-- Goal of the exercise --
Repeat the data exactly. Pictures stay out.
[Source data — start]
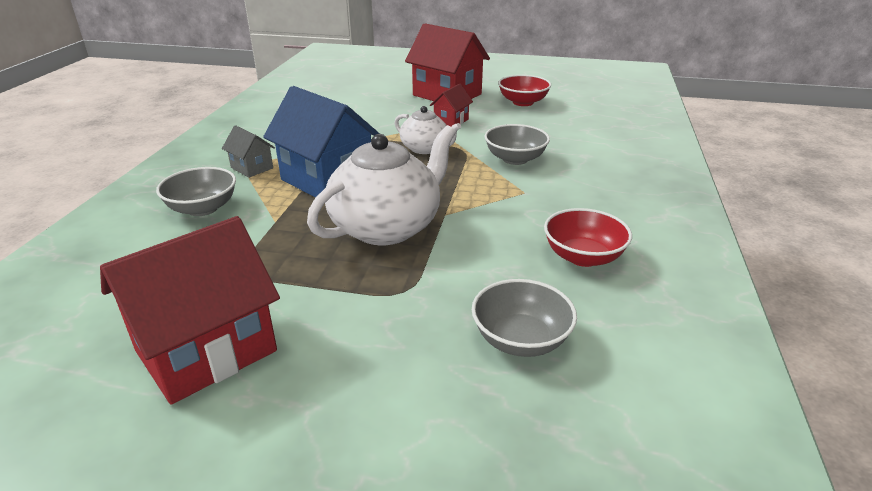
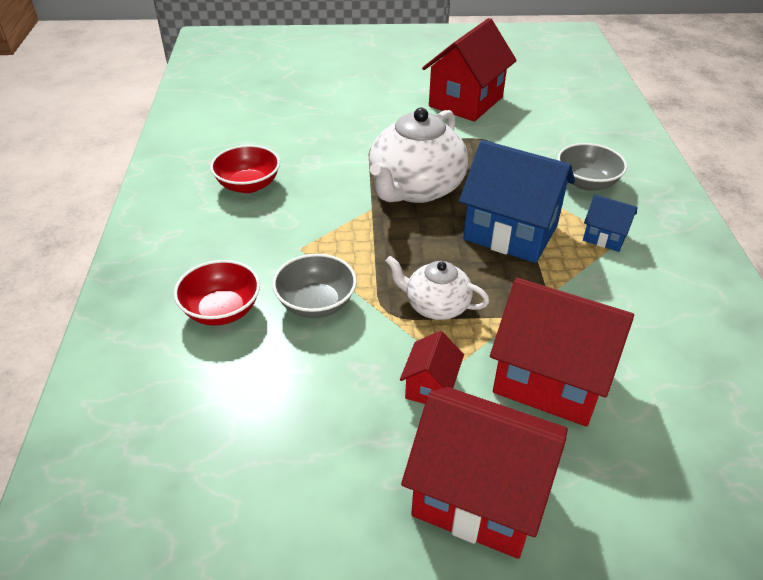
camera: 165 degrees right, 10 degrees up
(252, 168) = (604, 237): grey house -> blue house
(379, 116) = (550, 380): none -> red house
(520, 340) = (293, 128): grey bowl -> none
(523, 102) = (320, 491): red bowl -> red bowl (221, 310)

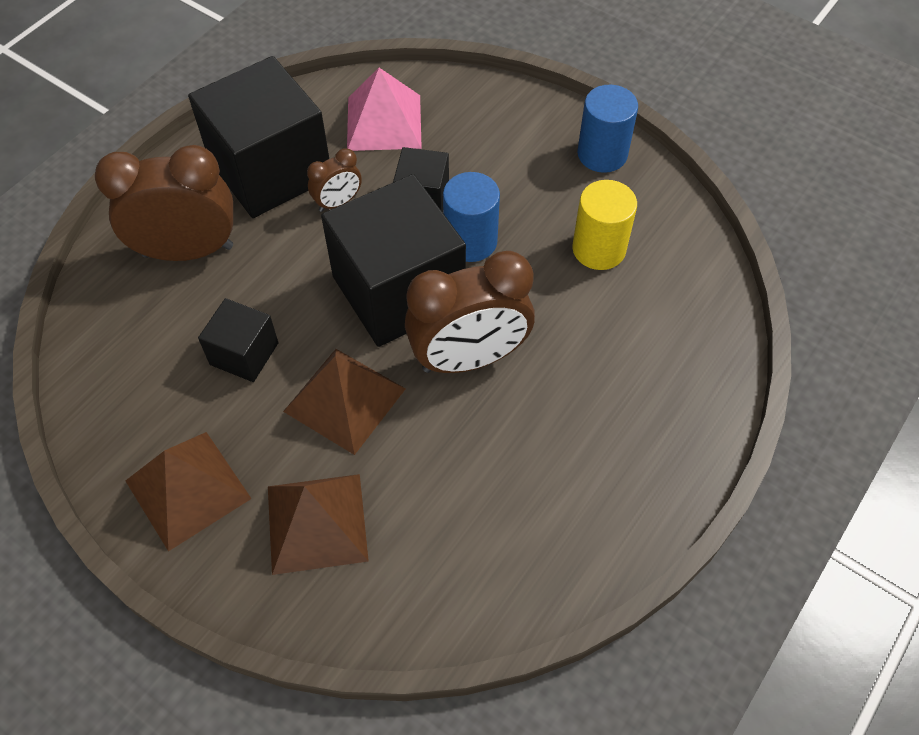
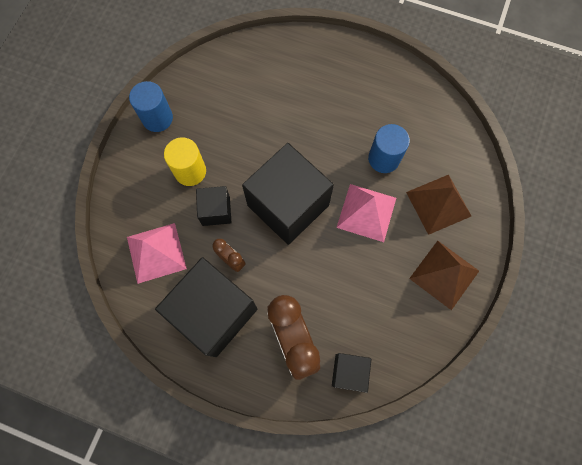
camera: 105 degrees left, 15 degrees up
(244, 354) = (355, 276): black cube -> black cube (349, 372)
(345, 400) = (366, 212): brown pyramid -> pink pyramid
(469, 358) = (321, 157): brown clock -> none
(470, 241) = (242, 175): blue cylinder -> blue cylinder (384, 158)
(599, 249) = (230, 108): yellow cylinder -> yellow cylinder (190, 171)

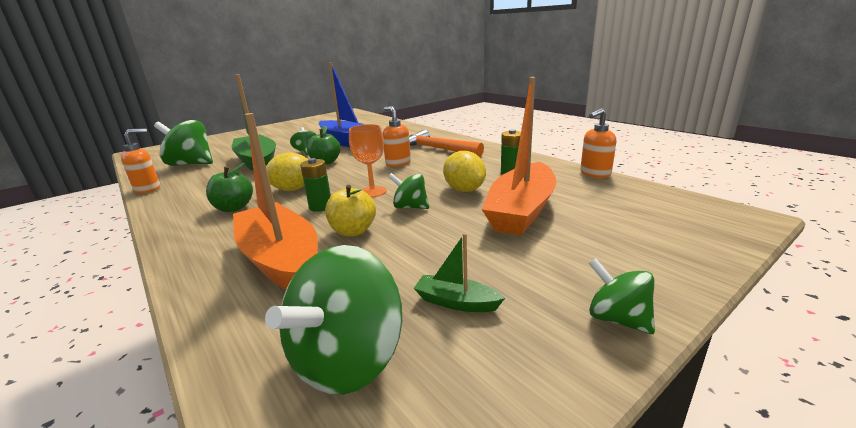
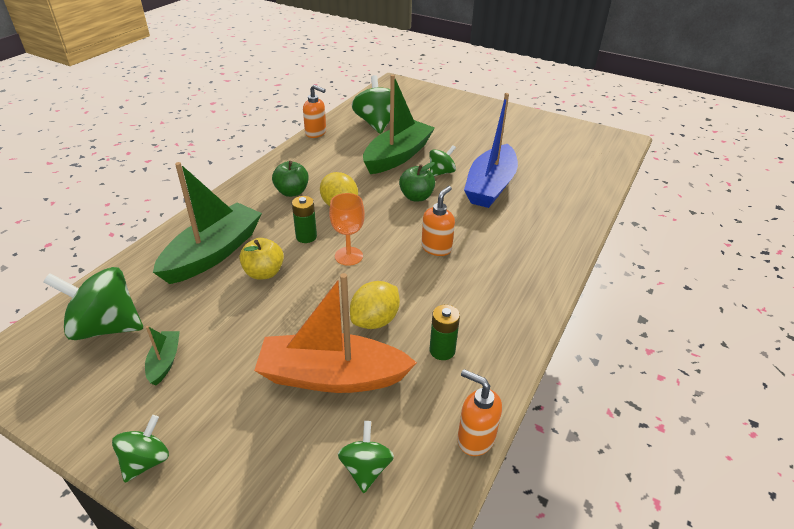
camera: 65 degrees right, 15 degrees up
(281, 260) = (213, 253): orange boat -> green boat
(410, 207) = (320, 292): green spinning top -> green spinning top (366, 468)
(438, 149) = (504, 266): orange hammer -> none

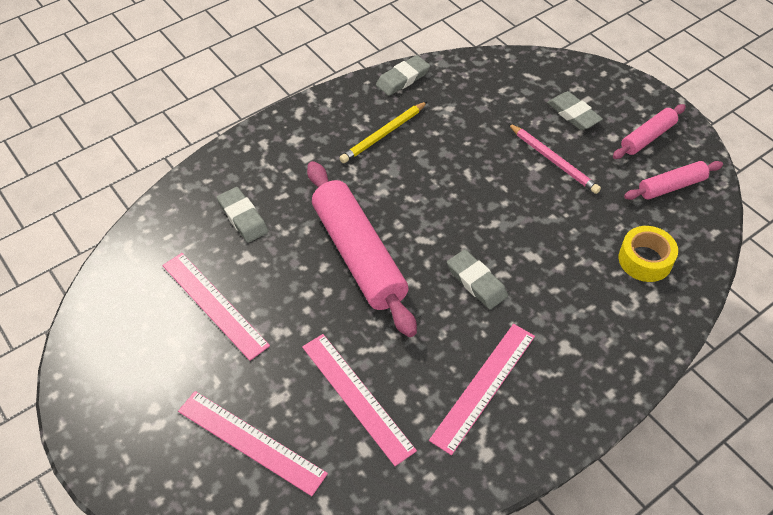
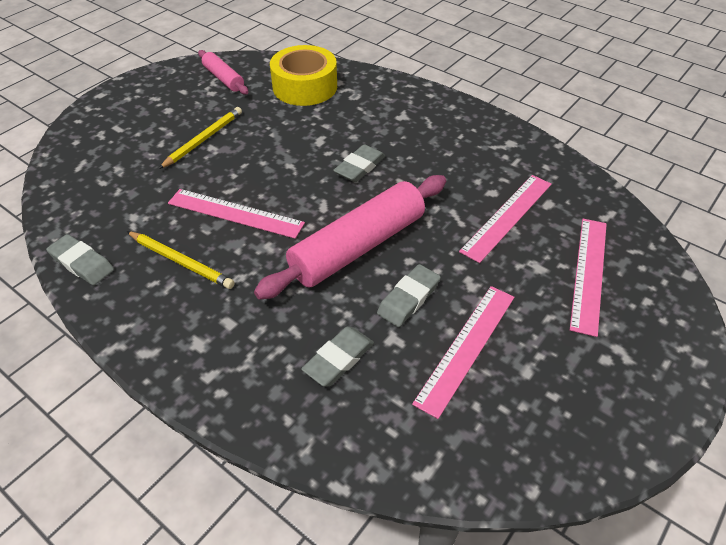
camera: 105 degrees left, 5 degrees down
(484, 386) = (458, 150): pink ruler -> pink ruler (235, 213)
(553, 160) = (203, 139): pink pencil -> yellow pencil
(573, 114) = (139, 133): grey eraser -> grey eraser (408, 298)
(645, 260) = (305, 87): yellow tape -> yellow tape, size x1.54
(647, 137) = (167, 92): pink rolling pin -> none

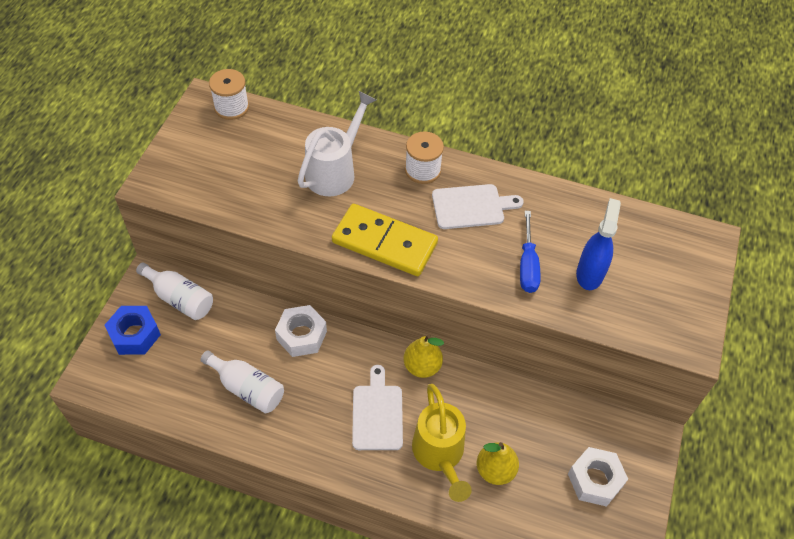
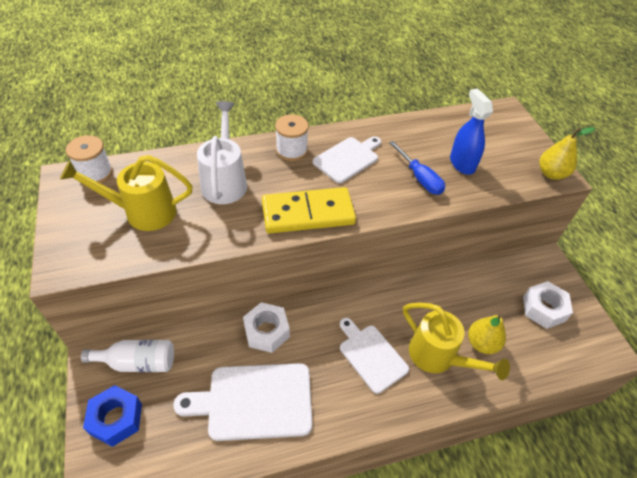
camera: 35 degrees left, 5 degrees down
(244, 166) = (143, 212): none -> yellow watering can
(247, 388) = (254, 401): white bottle -> white cutting board
(422, 366) = (373, 301): yellow pear -> yellow pear (551, 174)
[Source data — finish]
-- Task answer --
camera: 165 degrees right, 10 degrees up
(252, 168) = (604, 237): grey house -> blue house
(379, 116) = (550, 380): none -> red house
(520, 340) = (293, 128): grey bowl -> none
(523, 102) = (320, 491): red bowl -> red bowl (221, 310)

camera: 105 degrees left, 15 degrees up
(244, 354) = (355, 276): black cube -> black cube (349, 372)
(345, 400) = (366, 212): brown pyramid -> pink pyramid
(469, 358) = (321, 157): brown clock -> none
(470, 241) = (242, 175): blue cylinder -> blue cylinder (384, 158)
(599, 249) = (230, 108): yellow cylinder -> yellow cylinder (190, 171)

camera: 65 degrees right, 15 degrees up
(281, 260) = (213, 253): orange boat -> green boat
(410, 207) = (320, 292): green spinning top -> green spinning top (366, 468)
(438, 149) = (504, 266): orange hammer -> none

camera: 105 degrees left, 5 degrees down
(484, 386) = (458, 150): pink ruler -> pink ruler (235, 213)
(553, 160) = (203, 139): pink pencil -> yellow pencil
(573, 114) = (139, 133): grey eraser -> grey eraser (408, 298)
(645, 260) = (305, 87): yellow tape -> yellow tape, size x1.54
(647, 137) = (167, 92): pink rolling pin -> none

camera: 35 degrees left, 5 degrees down
(244, 166) = (143, 212): none -> yellow watering can
(247, 388) = (254, 401): white bottle -> white cutting board
(422, 366) = (373, 301): yellow pear -> yellow pear (551, 174)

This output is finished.